▶ **TASK BRIEF**: Retype the records below exactly as they appear.

▶ **Data excerpts**:

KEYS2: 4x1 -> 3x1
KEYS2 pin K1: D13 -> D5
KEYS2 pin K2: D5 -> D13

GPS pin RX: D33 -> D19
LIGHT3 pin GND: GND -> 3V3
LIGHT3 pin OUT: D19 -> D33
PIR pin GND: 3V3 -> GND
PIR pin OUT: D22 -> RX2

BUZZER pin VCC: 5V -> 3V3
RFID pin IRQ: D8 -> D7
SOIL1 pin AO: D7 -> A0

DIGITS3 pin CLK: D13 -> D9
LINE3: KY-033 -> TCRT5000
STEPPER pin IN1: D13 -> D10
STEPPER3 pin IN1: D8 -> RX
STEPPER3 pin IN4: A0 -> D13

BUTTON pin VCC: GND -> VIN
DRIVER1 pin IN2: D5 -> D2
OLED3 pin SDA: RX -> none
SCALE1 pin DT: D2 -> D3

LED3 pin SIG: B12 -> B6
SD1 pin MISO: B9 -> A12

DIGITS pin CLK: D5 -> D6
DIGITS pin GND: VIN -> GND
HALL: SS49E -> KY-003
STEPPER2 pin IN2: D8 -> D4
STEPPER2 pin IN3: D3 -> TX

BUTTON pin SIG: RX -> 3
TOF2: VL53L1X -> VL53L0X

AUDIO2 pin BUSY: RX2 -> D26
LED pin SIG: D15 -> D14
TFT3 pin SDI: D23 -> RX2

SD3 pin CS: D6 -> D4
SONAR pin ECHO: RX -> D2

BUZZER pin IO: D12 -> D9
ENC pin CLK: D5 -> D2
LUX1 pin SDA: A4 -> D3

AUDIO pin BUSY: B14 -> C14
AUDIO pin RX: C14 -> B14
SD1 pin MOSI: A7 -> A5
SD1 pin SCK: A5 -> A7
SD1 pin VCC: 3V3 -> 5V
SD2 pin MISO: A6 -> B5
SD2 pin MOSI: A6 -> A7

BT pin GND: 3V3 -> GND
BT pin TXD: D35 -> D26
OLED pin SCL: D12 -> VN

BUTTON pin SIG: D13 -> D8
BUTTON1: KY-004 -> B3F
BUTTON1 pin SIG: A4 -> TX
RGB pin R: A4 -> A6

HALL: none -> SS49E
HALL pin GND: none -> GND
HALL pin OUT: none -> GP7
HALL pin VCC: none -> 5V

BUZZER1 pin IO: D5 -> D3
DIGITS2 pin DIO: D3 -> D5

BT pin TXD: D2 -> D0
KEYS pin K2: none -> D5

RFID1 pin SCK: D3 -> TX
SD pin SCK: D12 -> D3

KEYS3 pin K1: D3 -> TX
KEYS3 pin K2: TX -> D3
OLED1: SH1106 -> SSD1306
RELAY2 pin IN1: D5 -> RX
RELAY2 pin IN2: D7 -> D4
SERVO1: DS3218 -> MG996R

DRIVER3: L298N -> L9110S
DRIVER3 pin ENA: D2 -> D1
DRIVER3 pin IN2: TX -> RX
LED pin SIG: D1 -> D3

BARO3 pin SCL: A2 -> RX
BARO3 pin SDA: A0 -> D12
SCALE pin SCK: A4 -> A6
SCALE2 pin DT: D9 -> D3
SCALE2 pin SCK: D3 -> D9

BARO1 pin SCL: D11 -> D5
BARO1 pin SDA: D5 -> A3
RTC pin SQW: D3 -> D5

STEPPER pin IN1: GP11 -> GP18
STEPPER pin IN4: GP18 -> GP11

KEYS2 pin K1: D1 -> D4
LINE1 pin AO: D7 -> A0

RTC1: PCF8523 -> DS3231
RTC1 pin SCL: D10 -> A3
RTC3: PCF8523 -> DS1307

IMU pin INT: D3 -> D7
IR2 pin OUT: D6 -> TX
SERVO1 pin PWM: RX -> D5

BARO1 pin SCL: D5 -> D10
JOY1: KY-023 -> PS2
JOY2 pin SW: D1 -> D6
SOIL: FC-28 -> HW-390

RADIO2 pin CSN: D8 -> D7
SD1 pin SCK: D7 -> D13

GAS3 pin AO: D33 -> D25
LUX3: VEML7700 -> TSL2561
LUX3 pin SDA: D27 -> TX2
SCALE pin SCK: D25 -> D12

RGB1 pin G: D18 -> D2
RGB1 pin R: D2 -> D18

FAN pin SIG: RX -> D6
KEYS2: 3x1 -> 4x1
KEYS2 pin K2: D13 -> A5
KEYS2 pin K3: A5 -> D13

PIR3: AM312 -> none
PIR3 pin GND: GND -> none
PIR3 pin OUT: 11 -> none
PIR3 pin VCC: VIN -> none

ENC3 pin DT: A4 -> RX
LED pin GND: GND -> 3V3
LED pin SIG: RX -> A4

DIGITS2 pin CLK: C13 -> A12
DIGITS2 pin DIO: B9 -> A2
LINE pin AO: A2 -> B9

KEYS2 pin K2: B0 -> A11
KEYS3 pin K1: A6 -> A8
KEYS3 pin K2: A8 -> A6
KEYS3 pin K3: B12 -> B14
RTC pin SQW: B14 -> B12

▶ **TASK RESPONSE**:
KEYS2: 4x1 -> 3x1
KEYS2 pin K1: D13 -> D5
KEYS2 pin K2: D5 -> D13

GPS pin RX: D33 -> D19
LIGHT3 pin GND: GND -> 3V3
LIGHT3 pin OUT: D19 -> D33
PIR pin GND: 3V3 -> GND
PIR pin OUT: D22 -> RX2

BUZZER pin VCC: 5V -> 3V3
RFID pin IRQ: D8 -> D7
SOIL1 pin AO: D7 -> A0

DIGITS3 pin CLK: D13 -> D9
LINE3: KY-033 -> TCRT5000
STEPPER pin IN1: D13 -> D10
STEPPER3 pin IN1: D8 -> RX
STEPPER3 pin IN4: A0 -> D13

BUTTON pin VCC: GND -> VIN
DRIVER1 pin IN2: D5 -> D2
OLED3 pin SDA: RX -> none
SCALE1 pin DT: D2 -> D3

LED3 pin SIG: B12 -> B6
SD1 pin MISO: B9 -> A12

DIGITS pin CLK: D5 -> D6
DIGITS pin GND: VIN -> GND
HALL: SS49E -> KY-003
STEPPER2 pin IN2: D8 -> D4
STEPPER2 pin IN3: D3 -> TX

BUTTON pin SIG: RX -> 3
TOF2: VL53L1X -> VL53L0X

AUDIO2 pin BUSY: RX2 -> D26
LED pin SIG: D15 -> D14
TFT3 pin SDI: D23 -> RX2

SD3 pin CS: D6 -> D4
SONAR pin ECHO: RX -> D2

BUZZER pin IO: D12 -> D9
ENC pin CLK: D5 -> D2
LUX1 pin SDA: A4 -> D3

AUDIO pin BUSY: B14 -> C14
AUDIO pin RX: C14 -> B14
SD1 pin MOSI: A7 -> A5
SD1 pin SCK: A5 -> A7
SD1 pin VCC: 3V3 -> 5V
SD2 pin MISO: A6 -> B5
SD2 pin MOSI: A6 -> A7

BT pin GND: 3V3 -> GND
BT pin TXD: D35 -> D26
OLED pin SCL: D12 -> VN

BUTTON pin SIG: D13 -> D8
BUTTON1: KY-004 -> B3F
BUTTON1 pin SIG: A4 -> TX
RGB pin R: A4 -> A6

HALL: none -> SS49E
HALL pin GND: none -> GND
HALL pin OUT: none -> GP7
HALL pin VCC: none -> 5V

BUZZER1 pin IO: D5 -> D3
DIGITS2 pin DIO: D3 -> D5

BT pin TXD: D2 -> D0
KEYS pin K2: none -> D5

RFID1 pin SCK: D3 -> TX
SD pin SCK: D12 -> D3

KEYS3 pin K1: D3 -> TX
KEYS3 pin K2: TX -> D3
OLED1: SH1106 -> SSD1306
RELAY2 pin IN1: D5 -> RX
RELAY2 pin IN2: D7 -> D4
SERVO1: DS3218 -> MG996R

DRIVER3: L298N -> L9110S
DRIVER3 pin ENA: D2 -> D1
DRIVER3 pin IN2: TX -> RX
LED pin SIG: D1 -> D3

BARO3 pin SCL: A2 -> RX
BARO3 pin SDA: A0 -> D12
SCALE pin SCK: A4 -> A6
SCALE2 pin DT: D9 -> D3
SCALE2 pin SCK: D3 -> D9

BARO1 pin SCL: D11 -> D5
BARO1 pin SDA: D5 -> A3
RTC pin SQW: D3 -> D5

STEPPER pin IN1: GP11 -> GP18
STEPPER pin IN4: GP18 -> GP11

KEYS2 pin K1: D1 -> D4
LINE1 pin AO: D7 -> A0

RTC1: PCF8523 -> DS3231
RTC1 pin SCL: D10 -> A3
RTC3: PCF8523 -> DS1307

IMU pin INT: D3 -> D7
IR2 pin OUT: D6 -> TX
SERVO1 pin PWM: RX -> D5

BARO1 pin SCL: D5 -> D10
JOY1: KY-023 -> PS2
JOY2 pin SW: D1 -> D6
SOIL: FC-28 -> HW-390

RADIO2 pin CSN: D8 -> D7
SD1 pin SCK: D7 -> D13

GAS3 pin AO: D33 -> D25
LUX3: VEML7700 -> TSL2561
LUX3 pin SDA: D27 -> TX2
SCALE pin SCK: D25 -> D12

RGB1 pin G: D18 -> D2
RGB1 pin R: D2 -> D18

FAN pin SIG: RX -> D6
KEYS2: 3x1 -> 4x1
KEYS2 pin K2: D13 -> A5
KEYS2 pin K3: A5 -> D13

PIR3: AM312 -> none
PIR3 pin GND: GND -> none
PIR3 pin OUT: 11 -> none
PIR3 pin VCC: VIN -> none

ENC3 pin DT: A4 -> RX
LED pin GND: GND -> 3V3
LED pin SIG: RX -> A4

DIGITS2 pin CLK: C13 -> A12
DIGITS2 pin DIO: B9 -> A2
LINE pin AO: A2 -> B9

KEYS2 pin K2: B0 -> A11
KEYS3 pin K1: A6 -> A8
KEYS3 pin K2: A8 -> A6
KEYS3 pin K3: B12 -> B14
RTC pin SQW: B14 -> B12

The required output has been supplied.